Work item:
Reproduce exactly, from the data that follows, the line with "turquoise headphones: 2 -> 0", the line with "white toothbrush: 6 -> 7", and every line that lies between them.

Exercise input:
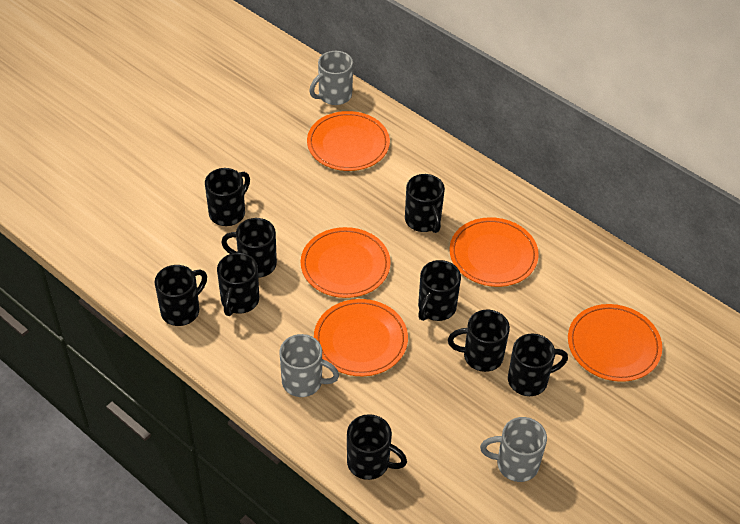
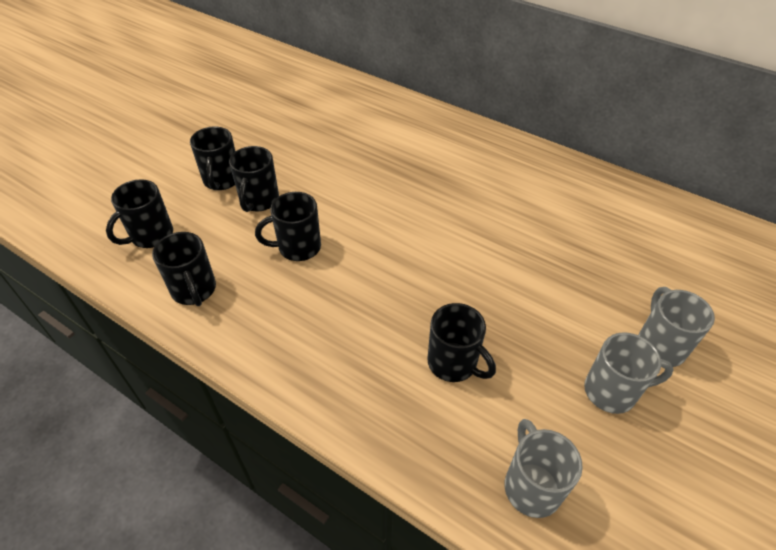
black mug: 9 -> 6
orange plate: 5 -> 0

...

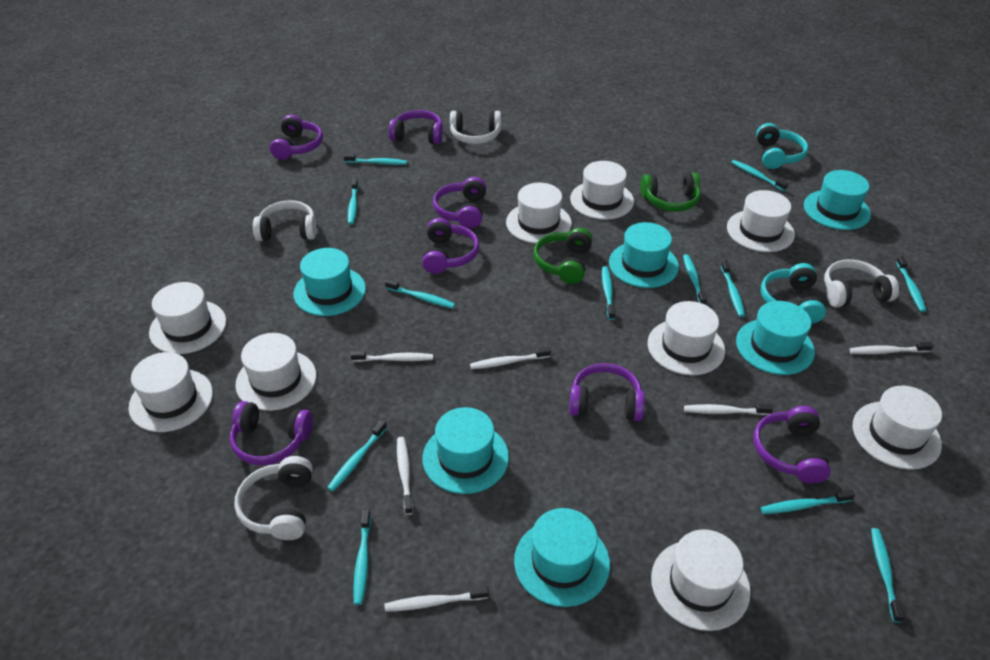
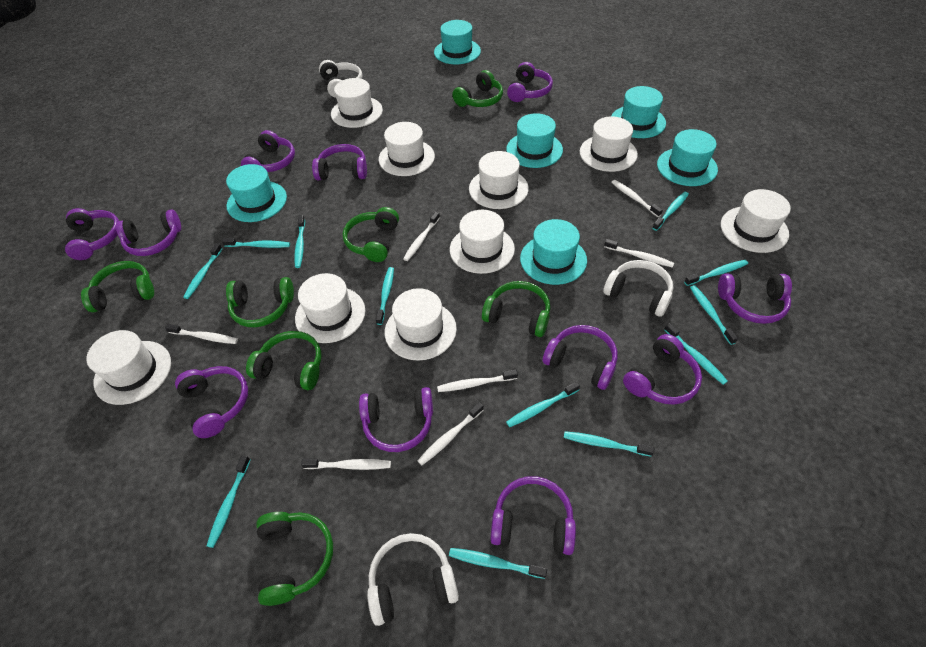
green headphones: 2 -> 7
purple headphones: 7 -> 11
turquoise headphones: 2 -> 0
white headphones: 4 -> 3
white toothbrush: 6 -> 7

Solution to this task:
turquoise headphones: 2 -> 0
white headphones: 4 -> 3
white toothbrush: 6 -> 7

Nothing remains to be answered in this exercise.